Records contained in a dataset ::
◆ ◆ ◆
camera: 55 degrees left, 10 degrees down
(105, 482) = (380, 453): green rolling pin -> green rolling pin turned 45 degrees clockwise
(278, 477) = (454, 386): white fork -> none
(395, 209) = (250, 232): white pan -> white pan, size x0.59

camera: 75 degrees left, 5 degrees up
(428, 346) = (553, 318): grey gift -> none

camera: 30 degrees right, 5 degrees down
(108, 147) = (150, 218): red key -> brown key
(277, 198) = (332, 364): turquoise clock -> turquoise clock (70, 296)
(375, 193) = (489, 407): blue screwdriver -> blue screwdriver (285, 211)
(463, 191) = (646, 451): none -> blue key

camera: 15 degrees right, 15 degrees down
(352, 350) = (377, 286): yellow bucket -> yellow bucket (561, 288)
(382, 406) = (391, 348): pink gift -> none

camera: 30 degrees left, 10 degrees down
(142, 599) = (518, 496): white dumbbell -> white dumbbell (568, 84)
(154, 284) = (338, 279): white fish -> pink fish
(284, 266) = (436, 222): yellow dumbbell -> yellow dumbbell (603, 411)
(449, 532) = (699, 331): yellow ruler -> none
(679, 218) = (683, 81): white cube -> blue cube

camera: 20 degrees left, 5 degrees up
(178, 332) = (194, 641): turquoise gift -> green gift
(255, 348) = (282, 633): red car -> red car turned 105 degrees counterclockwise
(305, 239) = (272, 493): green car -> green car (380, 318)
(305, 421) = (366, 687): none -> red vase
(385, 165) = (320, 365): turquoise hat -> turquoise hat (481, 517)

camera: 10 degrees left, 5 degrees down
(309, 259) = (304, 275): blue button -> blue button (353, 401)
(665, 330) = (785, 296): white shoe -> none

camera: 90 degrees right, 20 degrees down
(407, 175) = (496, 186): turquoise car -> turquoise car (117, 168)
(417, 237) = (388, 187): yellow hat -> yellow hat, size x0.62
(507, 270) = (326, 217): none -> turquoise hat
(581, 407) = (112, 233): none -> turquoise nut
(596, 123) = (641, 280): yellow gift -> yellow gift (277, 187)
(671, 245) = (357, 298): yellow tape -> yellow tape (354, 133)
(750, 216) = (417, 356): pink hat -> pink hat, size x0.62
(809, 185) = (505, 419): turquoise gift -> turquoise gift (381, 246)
◆ ◆ ◆
Prompt :: Repeat each line of the data above, exactly as it appears, from the first through the line that contains "(375, 193) = (489, 407): blue".

The answer ::
camera: 55 degrees left, 10 degrees down
(105, 482) = (380, 453): green rolling pin -> green rolling pin turned 45 degrees clockwise
(278, 477) = (454, 386): white fork -> none
(395, 209) = (250, 232): white pan -> white pan, size x0.59

camera: 75 degrees left, 5 degrees up
(428, 346) = (553, 318): grey gift -> none

camera: 30 degrees right, 5 degrees down
(108, 147) = (150, 218): red key -> brown key
(277, 198) = (332, 364): turquoise clock -> turquoise clock (70, 296)
(375, 193) = (489, 407): blue screwdriver -> blue screwdriver (285, 211)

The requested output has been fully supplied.